> **What is expected**: Reprint the listing. Every line must match the original exactly.

○ ○ ○ ○ ○

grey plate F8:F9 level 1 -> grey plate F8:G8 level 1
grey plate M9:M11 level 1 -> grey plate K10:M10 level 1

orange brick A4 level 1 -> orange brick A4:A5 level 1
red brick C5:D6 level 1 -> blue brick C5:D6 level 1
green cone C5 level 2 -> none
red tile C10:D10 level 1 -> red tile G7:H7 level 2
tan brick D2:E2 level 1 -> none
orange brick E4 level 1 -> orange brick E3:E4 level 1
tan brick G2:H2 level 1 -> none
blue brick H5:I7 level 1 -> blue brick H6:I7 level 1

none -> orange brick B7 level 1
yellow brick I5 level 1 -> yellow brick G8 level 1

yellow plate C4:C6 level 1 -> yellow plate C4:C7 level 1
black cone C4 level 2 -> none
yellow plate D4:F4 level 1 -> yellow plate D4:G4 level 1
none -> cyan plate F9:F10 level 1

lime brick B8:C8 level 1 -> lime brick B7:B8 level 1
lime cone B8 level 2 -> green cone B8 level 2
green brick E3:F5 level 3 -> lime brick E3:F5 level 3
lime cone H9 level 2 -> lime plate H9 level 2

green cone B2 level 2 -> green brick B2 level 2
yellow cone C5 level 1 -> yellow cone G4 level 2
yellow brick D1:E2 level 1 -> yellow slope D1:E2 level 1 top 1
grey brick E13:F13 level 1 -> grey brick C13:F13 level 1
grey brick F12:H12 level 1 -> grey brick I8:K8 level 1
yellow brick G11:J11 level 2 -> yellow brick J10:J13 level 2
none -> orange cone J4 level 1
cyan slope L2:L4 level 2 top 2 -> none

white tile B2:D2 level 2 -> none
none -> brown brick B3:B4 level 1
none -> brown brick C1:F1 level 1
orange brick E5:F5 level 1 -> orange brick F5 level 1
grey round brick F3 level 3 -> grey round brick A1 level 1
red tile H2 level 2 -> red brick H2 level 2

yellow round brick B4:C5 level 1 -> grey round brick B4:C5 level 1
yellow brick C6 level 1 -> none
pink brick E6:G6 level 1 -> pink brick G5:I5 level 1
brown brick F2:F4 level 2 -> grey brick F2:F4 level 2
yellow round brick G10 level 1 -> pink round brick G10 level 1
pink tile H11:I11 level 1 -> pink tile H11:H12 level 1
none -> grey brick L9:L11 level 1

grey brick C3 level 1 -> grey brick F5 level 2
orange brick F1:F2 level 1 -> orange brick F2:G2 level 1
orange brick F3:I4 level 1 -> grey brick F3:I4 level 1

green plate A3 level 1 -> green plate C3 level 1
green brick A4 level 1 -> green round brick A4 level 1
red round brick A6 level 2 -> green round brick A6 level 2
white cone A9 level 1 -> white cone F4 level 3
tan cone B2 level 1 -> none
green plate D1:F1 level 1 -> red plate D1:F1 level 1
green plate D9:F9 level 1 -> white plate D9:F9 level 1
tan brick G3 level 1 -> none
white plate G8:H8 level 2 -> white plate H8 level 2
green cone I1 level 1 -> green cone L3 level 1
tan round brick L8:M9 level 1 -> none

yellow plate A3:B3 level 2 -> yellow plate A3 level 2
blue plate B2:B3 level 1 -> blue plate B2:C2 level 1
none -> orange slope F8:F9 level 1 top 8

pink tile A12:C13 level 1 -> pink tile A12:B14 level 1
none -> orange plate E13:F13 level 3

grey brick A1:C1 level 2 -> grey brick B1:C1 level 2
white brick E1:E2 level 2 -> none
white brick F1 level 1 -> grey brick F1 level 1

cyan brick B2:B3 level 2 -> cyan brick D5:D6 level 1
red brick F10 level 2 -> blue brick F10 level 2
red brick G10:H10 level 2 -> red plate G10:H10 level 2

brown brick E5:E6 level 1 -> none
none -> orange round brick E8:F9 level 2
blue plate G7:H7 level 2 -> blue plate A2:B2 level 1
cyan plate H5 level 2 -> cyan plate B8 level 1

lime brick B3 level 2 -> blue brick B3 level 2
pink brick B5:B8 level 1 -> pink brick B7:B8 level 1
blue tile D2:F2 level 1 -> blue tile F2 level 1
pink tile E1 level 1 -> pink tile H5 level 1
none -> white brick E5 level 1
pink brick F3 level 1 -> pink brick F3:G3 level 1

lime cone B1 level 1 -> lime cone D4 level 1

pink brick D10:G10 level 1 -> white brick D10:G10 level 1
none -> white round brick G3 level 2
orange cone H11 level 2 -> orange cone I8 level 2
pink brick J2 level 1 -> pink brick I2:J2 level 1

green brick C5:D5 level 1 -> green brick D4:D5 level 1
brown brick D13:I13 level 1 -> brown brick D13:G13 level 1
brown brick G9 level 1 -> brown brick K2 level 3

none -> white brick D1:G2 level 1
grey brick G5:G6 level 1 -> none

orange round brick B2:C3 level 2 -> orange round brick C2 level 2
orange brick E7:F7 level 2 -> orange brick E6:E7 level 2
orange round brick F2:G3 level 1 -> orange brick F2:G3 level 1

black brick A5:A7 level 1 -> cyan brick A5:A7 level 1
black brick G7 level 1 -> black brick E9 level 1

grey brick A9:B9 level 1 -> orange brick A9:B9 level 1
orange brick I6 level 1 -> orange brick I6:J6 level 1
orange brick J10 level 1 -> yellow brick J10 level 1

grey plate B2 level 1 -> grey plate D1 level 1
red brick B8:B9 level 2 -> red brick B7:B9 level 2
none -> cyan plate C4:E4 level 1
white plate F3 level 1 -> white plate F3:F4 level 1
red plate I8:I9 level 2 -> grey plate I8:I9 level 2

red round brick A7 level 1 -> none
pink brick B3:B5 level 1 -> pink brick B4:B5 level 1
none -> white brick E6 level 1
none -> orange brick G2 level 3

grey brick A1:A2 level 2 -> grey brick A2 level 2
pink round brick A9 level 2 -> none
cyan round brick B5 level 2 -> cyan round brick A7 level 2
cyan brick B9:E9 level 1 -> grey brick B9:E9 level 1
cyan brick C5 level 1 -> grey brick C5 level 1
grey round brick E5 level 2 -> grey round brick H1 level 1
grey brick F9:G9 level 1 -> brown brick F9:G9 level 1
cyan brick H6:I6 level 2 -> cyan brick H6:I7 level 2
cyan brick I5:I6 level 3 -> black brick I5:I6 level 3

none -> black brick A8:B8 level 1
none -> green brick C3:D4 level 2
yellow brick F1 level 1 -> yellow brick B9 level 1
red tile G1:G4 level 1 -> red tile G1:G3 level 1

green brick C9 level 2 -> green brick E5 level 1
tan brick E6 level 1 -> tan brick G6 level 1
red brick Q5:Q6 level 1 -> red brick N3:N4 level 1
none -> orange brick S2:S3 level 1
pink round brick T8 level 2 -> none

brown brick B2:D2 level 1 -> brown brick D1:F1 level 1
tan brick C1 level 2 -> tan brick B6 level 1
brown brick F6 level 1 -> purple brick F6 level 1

○ ○ ○ ○ ○

> **Exercise result**:
grey plate F8:F9 level 1 -> grey plate F8:G8 level 1
grey plate M9:M11 level 1 -> grey plate K10:M10 level 1

orange brick A4 level 1 -> orange brick A4:A5 level 1
red brick C5:D6 level 1 -> blue brick C5:D6 level 1
green cone C5 level 2 -> none
red tile C10:D10 level 1 -> red tile G7:H7 level 2
tan brick D2:E2 level 1 -> none
orange brick E4 level 1 -> orange brick E3:E4 level 1
tan brick G2:H2 level 1 -> none
blue brick H5:I7 level 1 -> blue brick H6:I7 level 1

none -> orange brick B7 level 1
yellow brick I5 level 1 -> yellow brick G8 level 1

yellow plate C4:C6 level 1 -> yellow plate C4:C7 level 1
black cone C4 level 2 -> none
yellow plate D4:F4 level 1 -> yellow plate D4:G4 level 1
none -> cyan plate F9:F10 level 1

lime brick B8:C8 level 1 -> lime brick B7:B8 level 1
lime cone B8 level 2 -> green cone B8 level 2
green brick E3:F5 level 3 -> lime brick E3:F5 level 3
lime cone H9 level 2 -> lime plate H9 level 2

green cone B2 level 2 -> green brick B2 level 2
yellow cone C5 level 1 -> yellow cone G4 level 2
yellow brick D1:E2 level 1 -> yellow slope D1:E2 level 1 top 1
grey brick E13:F13 level 1 -> grey brick C13:F13 level 1
grey brick F12:H12 level 1 -> grey brick I8:K8 level 1
yellow brick G11:J11 level 2 -> yellow brick J10:J13 level 2
none -> orange cone J4 level 1
cyan slope L2:L4 level 2 top 2 -> none

white tile B2:D2 level 2 -> none
none -> brown brick B3:B4 level 1
none -> brown brick C1:F1 level 1
orange brick E5:F5 level 1 -> orange brick F5 level 1
grey round brick F3 level 3 -> grey round brick A1 level 1
red tile H2 level 2 -> red brick H2 level 2

yellow round brick B4:C5 level 1 -> grey round brick B4:C5 level 1
yellow brick C6 level 1 -> none
pink brick E6:G6 level 1 -> pink brick G5:I5 level 1
brown brick F2:F4 level 2 -> grey brick F2:F4 level 2
yellow round brick G10 level 1 -> pink round brick G10 level 1
pink tile H11:I11 level 1 -> pink tile H11:H12 level 1
none -> grey brick L9:L11 level 1

grey brick C3 level 1 -> grey brick F5 level 2
orange brick F1:F2 level 1 -> orange brick F2:G2 level 1
orange brick F3:I4 level 1 -> grey brick F3:I4 level 1

green plate A3 level 1 -> green plate C3 level 1
green brick A4 level 1 -> green round brick A4 level 1
red round brick A6 level 2 -> green round brick A6 level 2
white cone A9 level 1 -> white cone F4 level 3
tan cone B2 level 1 -> none
green plate D1:F1 level 1 -> red plate D1:F1 level 1
green plate D9:F9 level 1 -> white plate D9:F9 level 1
tan brick G3 level 1 -> none
white plate G8:H8 level 2 -> white plate H8 level 2
green cone I1 level 1 -> green cone L3 level 1
tan round brick L8:M9 level 1 -> none

yellow plate A3:B3 level 2 -> yellow plate A3 level 2
blue plate B2:B3 level 1 -> blue plate B2:C2 level 1
none -> orange slope F8:F9 level 1 top 8

pink tile A12:C13 level 1 -> pink tile A12:B14 level 1
none -> orange plate E13:F13 level 3

grey brick A1:C1 level 2 -> grey brick B1:C1 level 2
white brick E1:E2 level 2 -> none
white brick F1 level 1 -> grey brick F1 level 1

cyan brick B2:B3 level 2 -> cyan brick D5:D6 level 1
red brick F10 level 2 -> blue brick F10 level 2
red brick G10:H10 level 2 -> red plate G10:H10 level 2

brown brick E5:E6 level 1 -> none
none -> orange round brick E8:F9 level 2
blue plate G7:H7 level 2 -> blue plate A2:B2 level 1
cyan plate H5 level 2 -> cyan plate B8 level 1

lime brick B3 level 2 -> blue brick B3 level 2
pink brick B5:B8 level 1 -> pink brick B7:B8 level 1
blue tile D2:F2 level 1 -> blue tile F2 level 1
pink tile E1 level 1 -> pink tile H5 level 1
none -> white brick E5 level 1
pink brick F3 level 1 -> pink brick F3:G3 level 1

lime cone B1 level 1 -> lime cone D4 level 1

pink brick D10:G10 level 1 -> white brick D10:G10 level 1
none -> white round brick G3 level 2
orange cone H11 level 2 -> orange cone I8 level 2
pink brick J2 level 1 -> pink brick I2:J2 level 1

green brick C5:D5 level 1 -> green brick D4:D5 level 1
brown brick D13:I13 level 1 -> brown brick D13:G13 level 1
brown brick G9 level 1 -> brown brick K2 level 3

none -> white brick D1:G2 level 1
grey brick G5:G6 level 1 -> none

orange round brick B2:C3 level 2 -> orange round brick C2 level 2
orange brick E7:F7 level 2 -> orange brick E6:E7 level 2
orange round brick F2:G3 level 1 -> orange brick F2:G3 level 1

black brick A5:A7 level 1 -> cyan brick A5:A7 level 1
black brick G7 level 1 -> black brick E9 level 1

grey brick A9:B9 level 1 -> orange brick A9:B9 level 1
orange brick I6 level 1 -> orange brick I6:J6 level 1
orange brick J10 level 1 -> yellow brick J10 level 1

grey plate B2 level 1 -> grey plate D1 level 1
red brick B8:B9 level 2 -> red brick B7:B9 level 2
none -> cyan plate C4:E4 level 1
white plate F3 level 1 -> white plate F3:F4 level 1
red plate I8:I9 level 2 -> grey plate I8:I9 level 2

red round brick A7 level 1 -> none
pink brick B3:B5 level 1 -> pink brick B4:B5 level 1
none -> white brick E6 level 1
none -> orange brick G2 level 3

grey brick A1:A2 level 2 -> grey brick A2 level 2
pink round brick A9 level 2 -> none
cyan round brick B5 level 2 -> cyan round brick A7 level 2
cyan brick B9:E9 level 1 -> grey brick B9:E9 level 1
cyan brick C5 level 1 -> grey brick C5 level 1
grey round brick E5 level 2 -> grey round brick H1 level 1
grey brick F9:G9 level 1 -> brown brick F9:G9 level 1
cyan brick H6:I6 level 2 -> cyan brick H6:I7 level 2
cyan brick I5:I6 level 3 -> black brick I5:I6 level 3

none -> black brick A8:B8 level 1
none -> green brick C3:D4 level 2
yellow brick F1 level 1 -> yellow brick B9 level 1
red tile G1:G4 level 1 -> red tile G1:G3 level 1

green brick C9 level 2 -> green brick E5 level 1
tan brick E6 level 1 -> tan brick G6 level 1
red brick Q5:Q6 level 1 -> red brick N3:N4 level 1
none -> orange brick S2:S3 level 1
pink round brick T8 level 2 -> none

brown brick B2:D2 level 1 -> brown brick D1:F1 level 1
tan brick C1 level 2 -> tan brick B6 level 1
brown brick F6 level 1 -> purple brick F6 level 1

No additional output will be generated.